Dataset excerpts
----

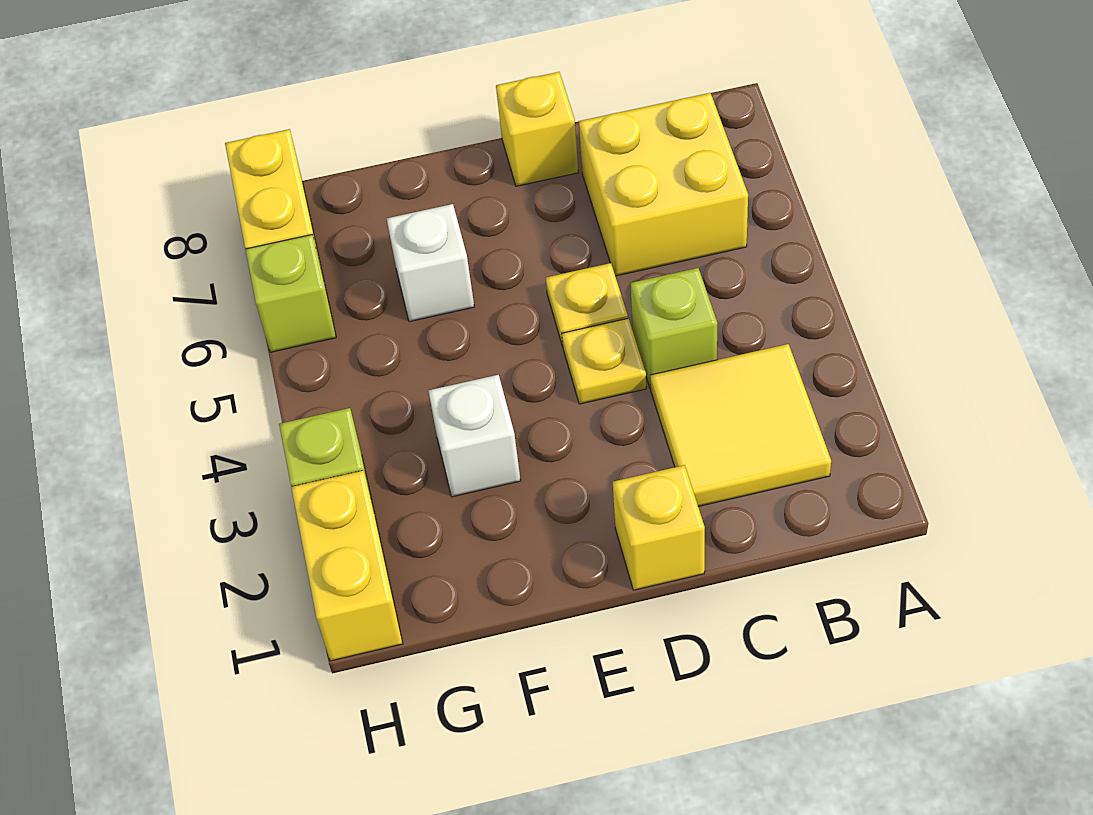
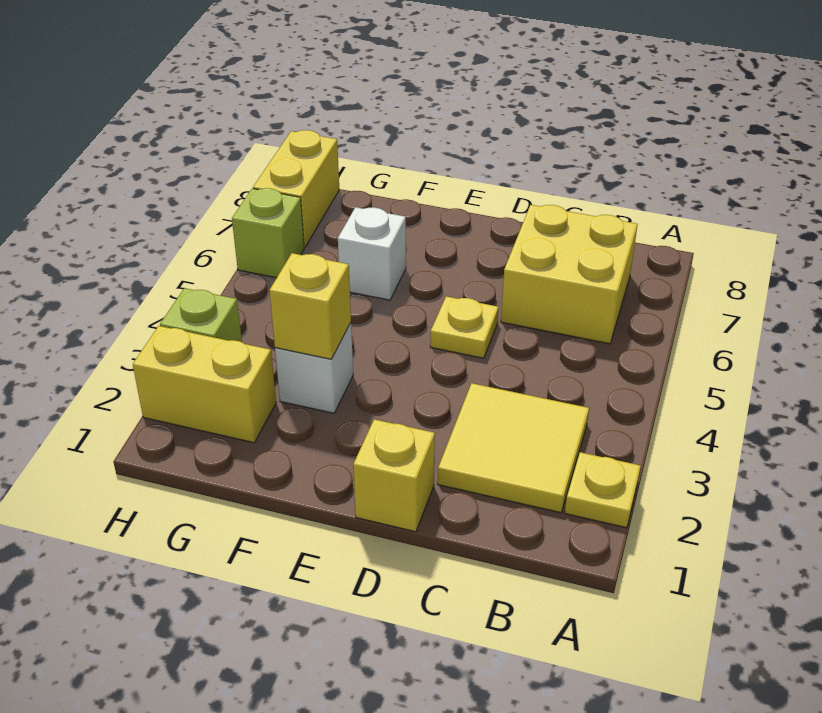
lime brick C4 level 1 -> none
yellow plate D4 level 1 -> yellow plate A2 level 1
yellow brick D8 level 1 -> yellow brick F3 level 2
yellow brick H1:H2 level 1 -> yellow brick G2:H2 level 1

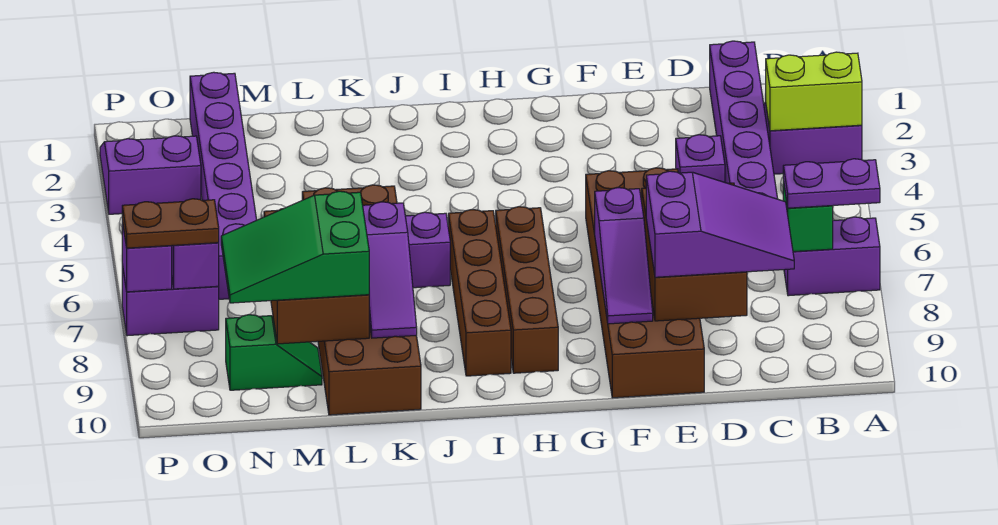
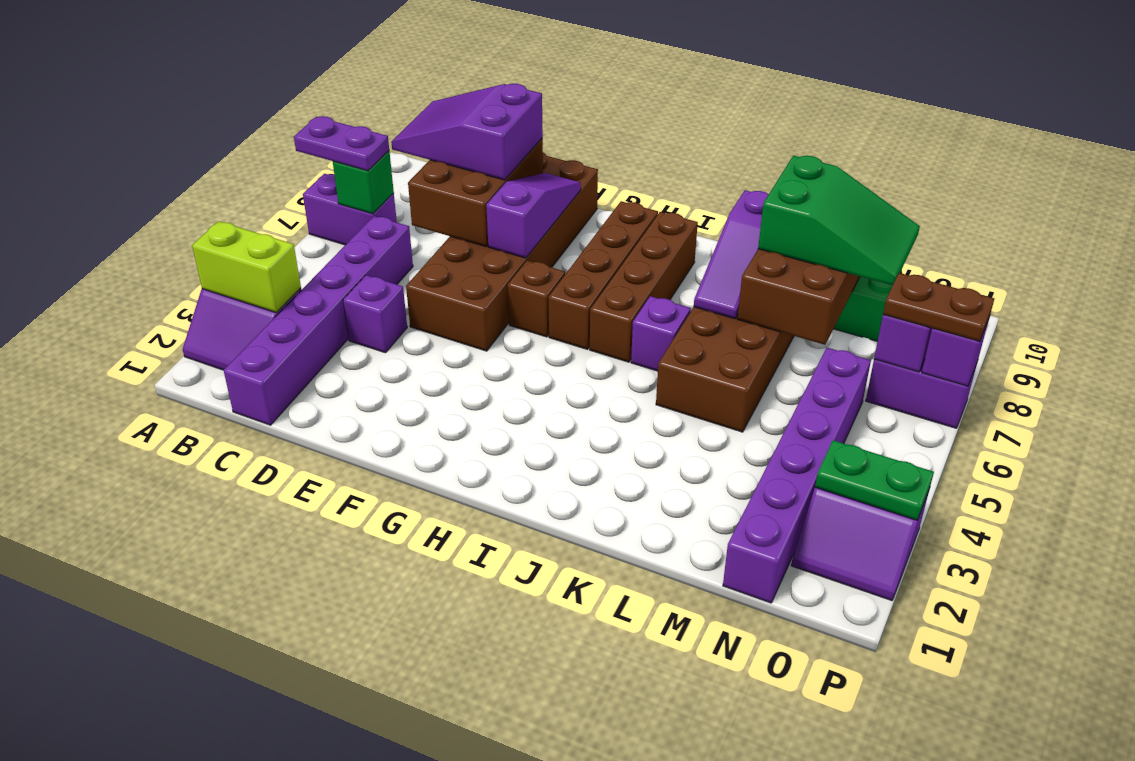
none -> brown brick G6 level 1
purple slope K7:K9 level 2 top 7 -> purple slope K7:K9 level 2 top 9
none -> green plate O3:P3 level 2

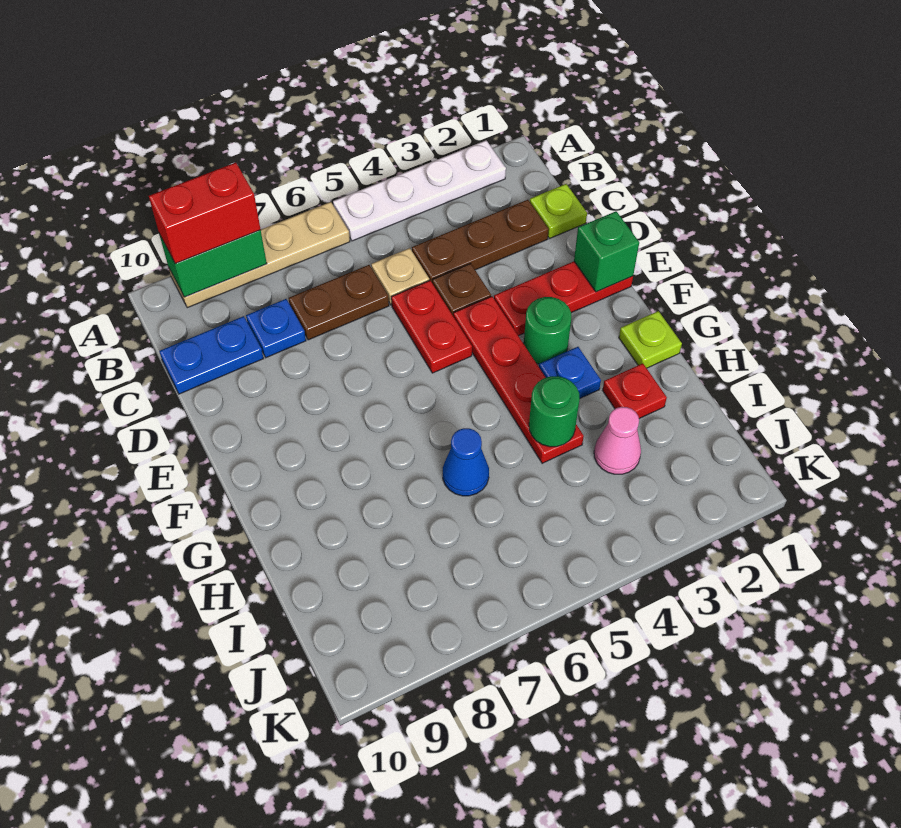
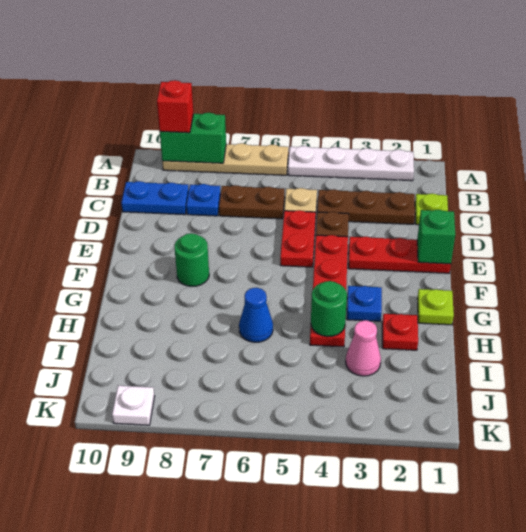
red brick A8:A9 level 3 -> red brick A9 level 3
green round brick F3 level 1 -> green round brick F8 level 1
none -> white plate K9 level 1

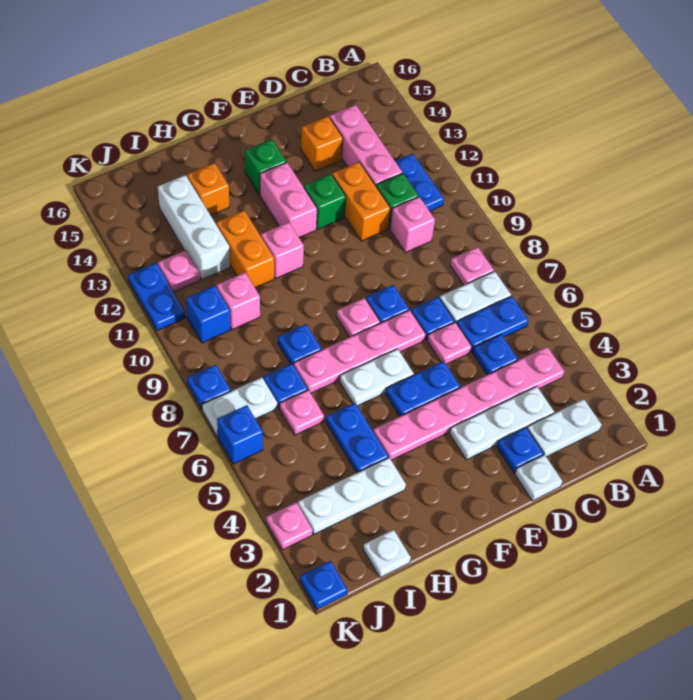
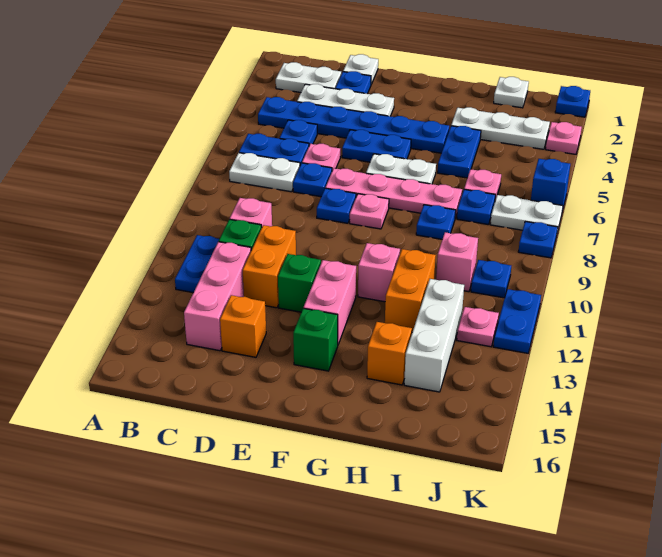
pink plate B4:G4 level 1 -> blue plate B4:G4 level 1
pink plate B8 level 1 -> none
blue brick J10 level 1 -> blue plate J10 level 1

----

▶ **WORK TASK**
A precise repetition of every entry, free of pictures, is the expected answer.

▶ **RESPONSE TO THE EXERCISE**
lime brick C4 level 1 -> none
yellow plate D4 level 1 -> yellow plate A2 level 1
yellow brick D8 level 1 -> yellow brick F3 level 2
yellow brick H1:H2 level 1 -> yellow brick G2:H2 level 1

none -> brown brick G6 level 1
purple slope K7:K9 level 2 top 7 -> purple slope K7:K9 level 2 top 9
none -> green plate O3:P3 level 2

red brick A8:A9 level 3 -> red brick A9 level 3
green round brick F3 level 1 -> green round brick F8 level 1
none -> white plate K9 level 1

pink plate B4:G4 level 1 -> blue plate B4:G4 level 1
pink plate B8 level 1 -> none
blue brick J10 level 1 -> blue plate J10 level 1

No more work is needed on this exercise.